─── GIVEN INFORMATION ───

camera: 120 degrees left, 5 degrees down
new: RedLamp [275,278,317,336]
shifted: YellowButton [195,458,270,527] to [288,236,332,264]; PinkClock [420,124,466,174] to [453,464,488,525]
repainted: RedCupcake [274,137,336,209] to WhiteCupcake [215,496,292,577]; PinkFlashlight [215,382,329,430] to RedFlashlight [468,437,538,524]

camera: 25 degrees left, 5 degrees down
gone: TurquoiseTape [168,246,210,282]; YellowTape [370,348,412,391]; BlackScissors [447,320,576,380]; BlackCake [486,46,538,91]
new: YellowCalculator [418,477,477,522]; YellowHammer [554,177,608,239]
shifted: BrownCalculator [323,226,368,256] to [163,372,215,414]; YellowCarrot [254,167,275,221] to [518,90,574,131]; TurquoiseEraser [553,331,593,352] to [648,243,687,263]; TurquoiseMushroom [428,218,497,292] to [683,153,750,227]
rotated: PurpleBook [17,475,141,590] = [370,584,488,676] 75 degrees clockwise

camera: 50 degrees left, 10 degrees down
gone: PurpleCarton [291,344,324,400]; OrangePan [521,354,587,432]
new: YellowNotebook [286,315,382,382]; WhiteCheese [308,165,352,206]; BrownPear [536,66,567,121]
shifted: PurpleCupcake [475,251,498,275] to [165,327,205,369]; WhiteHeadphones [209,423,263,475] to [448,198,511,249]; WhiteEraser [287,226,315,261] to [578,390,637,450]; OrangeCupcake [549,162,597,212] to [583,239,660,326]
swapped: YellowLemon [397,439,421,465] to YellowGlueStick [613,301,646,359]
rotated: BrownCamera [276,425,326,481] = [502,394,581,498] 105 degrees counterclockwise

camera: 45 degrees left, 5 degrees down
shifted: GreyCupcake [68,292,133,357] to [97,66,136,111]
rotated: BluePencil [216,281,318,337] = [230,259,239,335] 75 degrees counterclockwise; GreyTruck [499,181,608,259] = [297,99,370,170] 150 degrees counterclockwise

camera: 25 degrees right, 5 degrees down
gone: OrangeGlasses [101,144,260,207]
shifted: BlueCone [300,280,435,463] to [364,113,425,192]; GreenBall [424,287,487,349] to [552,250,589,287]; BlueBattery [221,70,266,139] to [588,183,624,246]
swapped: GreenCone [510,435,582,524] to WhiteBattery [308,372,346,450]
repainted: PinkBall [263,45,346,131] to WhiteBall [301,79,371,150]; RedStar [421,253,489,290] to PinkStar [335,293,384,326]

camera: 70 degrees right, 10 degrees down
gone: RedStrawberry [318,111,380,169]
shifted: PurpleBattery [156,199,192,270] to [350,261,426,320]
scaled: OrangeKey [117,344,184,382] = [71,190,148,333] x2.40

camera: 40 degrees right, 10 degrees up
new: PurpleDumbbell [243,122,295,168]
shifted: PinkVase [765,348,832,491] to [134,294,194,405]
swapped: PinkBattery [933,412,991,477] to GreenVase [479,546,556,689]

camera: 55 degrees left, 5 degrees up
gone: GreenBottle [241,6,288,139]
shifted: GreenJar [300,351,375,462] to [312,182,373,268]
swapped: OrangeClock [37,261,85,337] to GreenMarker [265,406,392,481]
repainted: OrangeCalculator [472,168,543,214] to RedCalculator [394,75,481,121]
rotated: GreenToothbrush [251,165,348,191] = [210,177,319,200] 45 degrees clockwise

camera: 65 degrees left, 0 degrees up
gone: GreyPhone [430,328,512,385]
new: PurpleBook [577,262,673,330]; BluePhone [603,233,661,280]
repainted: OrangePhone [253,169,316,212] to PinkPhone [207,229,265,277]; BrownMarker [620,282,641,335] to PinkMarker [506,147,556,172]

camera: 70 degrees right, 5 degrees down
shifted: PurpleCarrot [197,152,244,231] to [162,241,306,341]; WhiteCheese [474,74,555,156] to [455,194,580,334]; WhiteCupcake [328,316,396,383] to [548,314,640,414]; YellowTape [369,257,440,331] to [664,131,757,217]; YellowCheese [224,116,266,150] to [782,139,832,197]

───

WORK TASK.
The whole of the data must be given again, exactly as shown.

FINAL ANSWER.
camera: 120 degrees left, 5 degrees down
new: RedLamp [275,278,317,336]
shifted: YellowButton [195,458,270,527] to [288,236,332,264]; PinkClock [420,124,466,174] to [453,464,488,525]
repainted: RedCupcake [274,137,336,209] to WhiteCupcake [215,496,292,577]; PinkFlashlight [215,382,329,430] to RedFlashlight [468,437,538,524]

camera: 25 degrees left, 5 degrees down
gone: TurquoiseTape [168,246,210,282]; YellowTape [370,348,412,391]; BlackScissors [447,320,576,380]; BlackCake [486,46,538,91]
new: YellowCalculator [418,477,477,522]; YellowHammer [554,177,608,239]
shifted: BrownCalculator [323,226,368,256] to [163,372,215,414]; YellowCarrot [254,167,275,221] to [518,90,574,131]; TurquoiseEraser [553,331,593,352] to [648,243,687,263]; TurquoiseMushroom [428,218,497,292] to [683,153,750,227]
rotated: PurpleBook [17,475,141,590] = [370,584,488,676] 75 degrees clockwise

camera: 50 degrees left, 10 degrees down
gone: PurpleCarton [291,344,324,400]; OrangePan [521,354,587,432]
new: YellowNotebook [286,315,382,382]; WhiteCheese [308,165,352,206]; BrownPear [536,66,567,121]
shifted: PurpleCupcake [475,251,498,275] to [165,327,205,369]; WhiteHeadphones [209,423,263,475] to [448,198,511,249]; WhiteEraser [287,226,315,261] to [578,390,637,450]; OrangeCupcake [549,162,597,212] to [583,239,660,326]
swapped: YellowLemon [397,439,421,465] to YellowGlueStick [613,301,646,359]
rotated: BrownCamera [276,425,326,481] = [502,394,581,498] 105 degrees counterclockwise

camera: 45 degrees left, 5 degrees down
shifted: GreyCupcake [68,292,133,357] to [97,66,136,111]
rotated: BluePencil [216,281,318,337] = [230,259,239,335] 75 degrees counterclockwise; GreyTruck [499,181,608,259] = [297,99,370,170] 150 degrees counterclockwise

camera: 25 degrees right, 5 degrees down
gone: OrangeGlasses [101,144,260,207]
shifted: BlueCone [300,280,435,463] to [364,113,425,192]; GreenBall [424,287,487,349] to [552,250,589,287]; BlueBattery [221,70,266,139] to [588,183,624,246]
swapped: GreenCone [510,435,582,524] to WhiteBattery [308,372,346,450]
repainted: PinkBall [263,45,346,131] to WhiteBall [301,79,371,150]; RedStar [421,253,489,290] to PinkStar [335,293,384,326]

camera: 70 degrees right, 10 degrees down
gone: RedStrawberry [318,111,380,169]
shifted: PurpleBattery [156,199,192,270] to [350,261,426,320]
scaled: OrangeKey [117,344,184,382] = [71,190,148,333] x2.40

camera: 40 degrees right, 10 degrees up
new: PurpleDumbbell [243,122,295,168]
shifted: PinkVase [765,348,832,491] to [134,294,194,405]
swapped: PinkBattery [933,412,991,477] to GreenVase [479,546,556,689]

camera: 55 degrees left, 5 degrees up
gone: GreenBottle [241,6,288,139]
shifted: GreenJar [300,351,375,462] to [312,182,373,268]
swapped: OrangeClock [37,261,85,337] to GreenMarker [265,406,392,481]
repainted: OrangeCalculator [472,168,543,214] to RedCalculator [394,75,481,121]
rotated: GreenToothbrush [251,165,348,191] = [210,177,319,200] 45 degrees clockwise

camera: 65 degrees left, 0 degrees up
gone: GreyPhone [430,328,512,385]
new: PurpleBook [577,262,673,330]; BluePhone [603,233,661,280]
repainted: OrangePhone [253,169,316,212] to PinkPhone [207,229,265,277]; BrownMarker [620,282,641,335] to PinkMarker [506,147,556,172]

camera: 70 degrees right, 5 degrees down
shifted: PurpleCarrot [197,152,244,231] to [162,241,306,341]; WhiteCheese [474,74,555,156] to [455,194,580,334]; WhiteCupcake [328,316,396,383] to [548,314,640,414]; YellowTape [369,257,440,331] to [664,131,757,217]; YellowCheese [224,116,266,150] to [782,139,832,197]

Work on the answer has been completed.